To do: Would you print out all of the data exactly and keep the pictures out of it?

Recorded data:
************
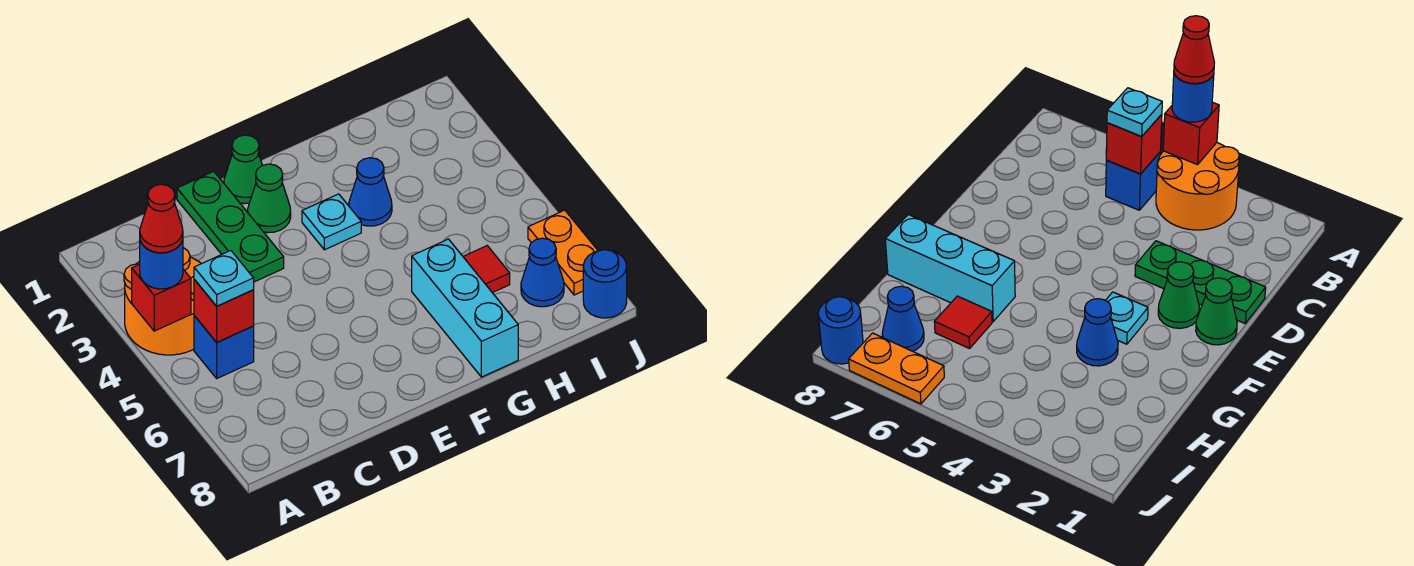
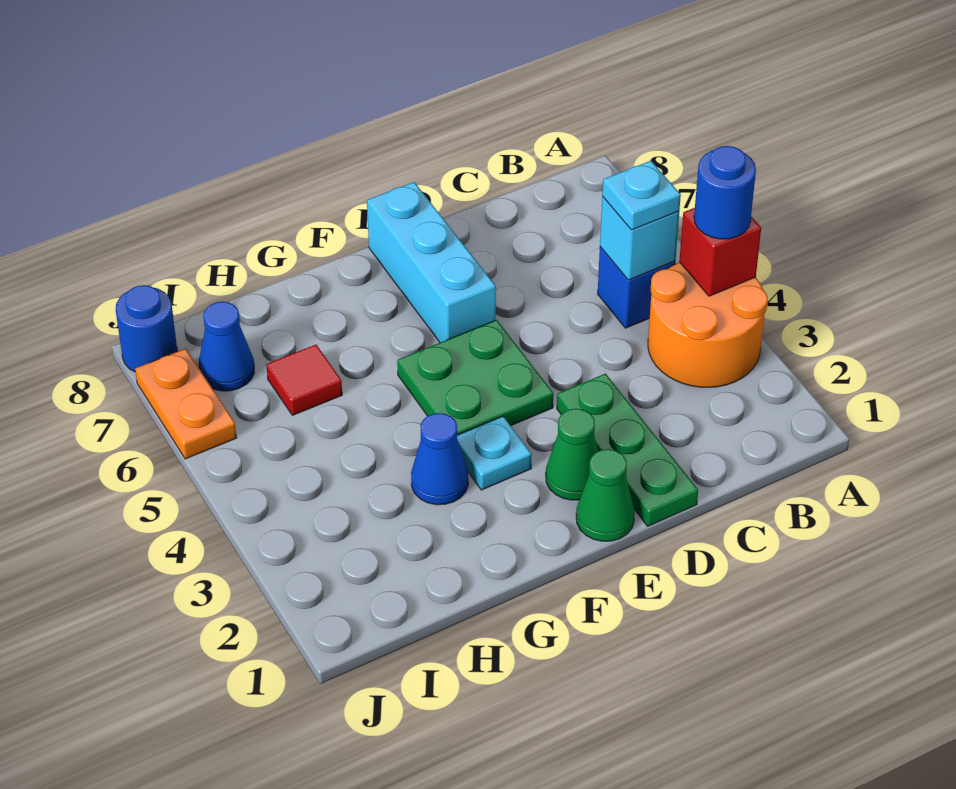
red cone A4 level 4 -> none
red brick B5 level 2 -> cyan brick B5 level 2
none -> green plate E4:F5 level 1
cyan brick G6:G8 level 1 -> cyan brick E6:E8 level 1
************
Result of the exercise:
red cone A4 level 4 -> none
red brick B5 level 2 -> cyan brick B5 level 2
none -> green plate E4:F5 level 1
cyan brick G6:G8 level 1 -> cyan brick E6:E8 level 1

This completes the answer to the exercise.